● Data extracts:
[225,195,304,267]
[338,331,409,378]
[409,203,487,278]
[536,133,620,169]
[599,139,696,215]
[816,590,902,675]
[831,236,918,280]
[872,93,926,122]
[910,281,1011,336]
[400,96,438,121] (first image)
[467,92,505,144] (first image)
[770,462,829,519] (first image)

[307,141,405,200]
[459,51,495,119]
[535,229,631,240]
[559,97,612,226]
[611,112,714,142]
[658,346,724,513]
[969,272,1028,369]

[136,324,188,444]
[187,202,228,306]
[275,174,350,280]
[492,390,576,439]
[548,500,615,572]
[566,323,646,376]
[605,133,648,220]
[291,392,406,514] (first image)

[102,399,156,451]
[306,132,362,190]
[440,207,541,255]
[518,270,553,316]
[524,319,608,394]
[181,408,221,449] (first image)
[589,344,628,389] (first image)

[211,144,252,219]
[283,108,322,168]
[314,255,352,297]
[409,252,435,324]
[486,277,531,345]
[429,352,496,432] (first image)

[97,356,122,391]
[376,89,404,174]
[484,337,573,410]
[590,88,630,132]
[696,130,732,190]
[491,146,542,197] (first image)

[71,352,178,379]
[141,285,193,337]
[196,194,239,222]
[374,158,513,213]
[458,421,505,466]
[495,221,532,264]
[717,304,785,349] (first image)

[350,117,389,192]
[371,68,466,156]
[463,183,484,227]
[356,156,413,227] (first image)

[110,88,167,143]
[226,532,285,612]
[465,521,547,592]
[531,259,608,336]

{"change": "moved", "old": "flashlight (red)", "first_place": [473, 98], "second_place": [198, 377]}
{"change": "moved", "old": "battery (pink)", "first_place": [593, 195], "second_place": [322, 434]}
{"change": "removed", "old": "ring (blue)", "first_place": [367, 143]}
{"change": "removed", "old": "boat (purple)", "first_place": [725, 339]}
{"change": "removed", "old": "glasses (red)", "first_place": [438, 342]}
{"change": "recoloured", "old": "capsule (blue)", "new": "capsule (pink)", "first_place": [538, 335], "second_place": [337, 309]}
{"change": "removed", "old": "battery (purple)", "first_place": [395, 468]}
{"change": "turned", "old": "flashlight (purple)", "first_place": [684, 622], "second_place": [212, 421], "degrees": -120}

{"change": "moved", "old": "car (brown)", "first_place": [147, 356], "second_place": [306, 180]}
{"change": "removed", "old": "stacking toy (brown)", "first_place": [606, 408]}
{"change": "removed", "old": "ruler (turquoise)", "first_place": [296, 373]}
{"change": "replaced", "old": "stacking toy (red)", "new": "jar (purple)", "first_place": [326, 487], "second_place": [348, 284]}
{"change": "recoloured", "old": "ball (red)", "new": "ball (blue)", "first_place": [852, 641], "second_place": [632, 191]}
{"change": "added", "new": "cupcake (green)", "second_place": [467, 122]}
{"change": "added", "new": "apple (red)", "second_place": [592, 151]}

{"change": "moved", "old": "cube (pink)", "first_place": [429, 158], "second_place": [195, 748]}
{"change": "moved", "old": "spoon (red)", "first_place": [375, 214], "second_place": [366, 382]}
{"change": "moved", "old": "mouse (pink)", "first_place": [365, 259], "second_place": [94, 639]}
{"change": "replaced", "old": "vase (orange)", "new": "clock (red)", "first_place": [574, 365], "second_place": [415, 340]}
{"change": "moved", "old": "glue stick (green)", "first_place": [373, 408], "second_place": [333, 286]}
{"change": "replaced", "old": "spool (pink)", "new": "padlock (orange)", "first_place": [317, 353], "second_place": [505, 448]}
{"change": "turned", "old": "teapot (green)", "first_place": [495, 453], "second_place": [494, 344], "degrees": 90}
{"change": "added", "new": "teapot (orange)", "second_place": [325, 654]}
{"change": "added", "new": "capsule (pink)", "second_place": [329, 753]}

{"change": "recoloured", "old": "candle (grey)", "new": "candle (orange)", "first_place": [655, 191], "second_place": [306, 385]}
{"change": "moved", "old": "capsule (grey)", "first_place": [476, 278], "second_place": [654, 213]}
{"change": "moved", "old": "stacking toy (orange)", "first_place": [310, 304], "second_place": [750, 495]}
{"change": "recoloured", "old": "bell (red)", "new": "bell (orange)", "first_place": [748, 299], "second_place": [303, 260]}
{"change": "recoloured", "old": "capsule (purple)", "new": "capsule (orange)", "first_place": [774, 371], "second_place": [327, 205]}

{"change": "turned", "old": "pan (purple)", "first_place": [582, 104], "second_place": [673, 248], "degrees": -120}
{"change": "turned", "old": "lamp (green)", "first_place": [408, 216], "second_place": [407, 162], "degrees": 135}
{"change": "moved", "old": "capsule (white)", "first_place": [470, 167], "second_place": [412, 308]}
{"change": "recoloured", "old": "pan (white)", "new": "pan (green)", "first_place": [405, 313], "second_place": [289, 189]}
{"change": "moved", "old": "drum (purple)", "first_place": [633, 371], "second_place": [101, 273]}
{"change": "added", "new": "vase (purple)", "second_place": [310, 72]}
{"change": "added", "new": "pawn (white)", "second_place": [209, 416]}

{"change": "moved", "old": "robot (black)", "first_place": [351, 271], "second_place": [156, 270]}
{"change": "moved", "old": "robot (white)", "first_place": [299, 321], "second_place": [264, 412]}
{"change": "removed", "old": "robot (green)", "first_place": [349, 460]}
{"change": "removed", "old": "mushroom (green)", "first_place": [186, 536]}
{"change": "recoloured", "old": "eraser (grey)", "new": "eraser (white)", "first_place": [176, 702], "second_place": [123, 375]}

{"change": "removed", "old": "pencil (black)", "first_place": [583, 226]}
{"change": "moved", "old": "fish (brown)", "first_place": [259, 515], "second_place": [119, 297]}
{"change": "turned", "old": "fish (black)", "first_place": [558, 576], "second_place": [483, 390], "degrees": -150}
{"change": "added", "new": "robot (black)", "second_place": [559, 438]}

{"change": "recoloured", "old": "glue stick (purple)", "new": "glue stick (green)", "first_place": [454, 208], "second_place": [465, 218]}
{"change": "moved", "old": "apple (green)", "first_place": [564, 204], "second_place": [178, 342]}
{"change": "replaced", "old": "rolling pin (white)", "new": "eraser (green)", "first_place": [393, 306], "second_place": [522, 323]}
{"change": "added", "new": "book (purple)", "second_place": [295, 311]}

● What the task asks:
Scan the material above for the string "battery" and copy every line that has it.

● Response box:
{"change": "moved", "old": "battery (pink)", "first_place": [593, 195], "second_place": [322, 434]}
{"change": "removed", "old": "battery (purple)", "first_place": [395, 468]}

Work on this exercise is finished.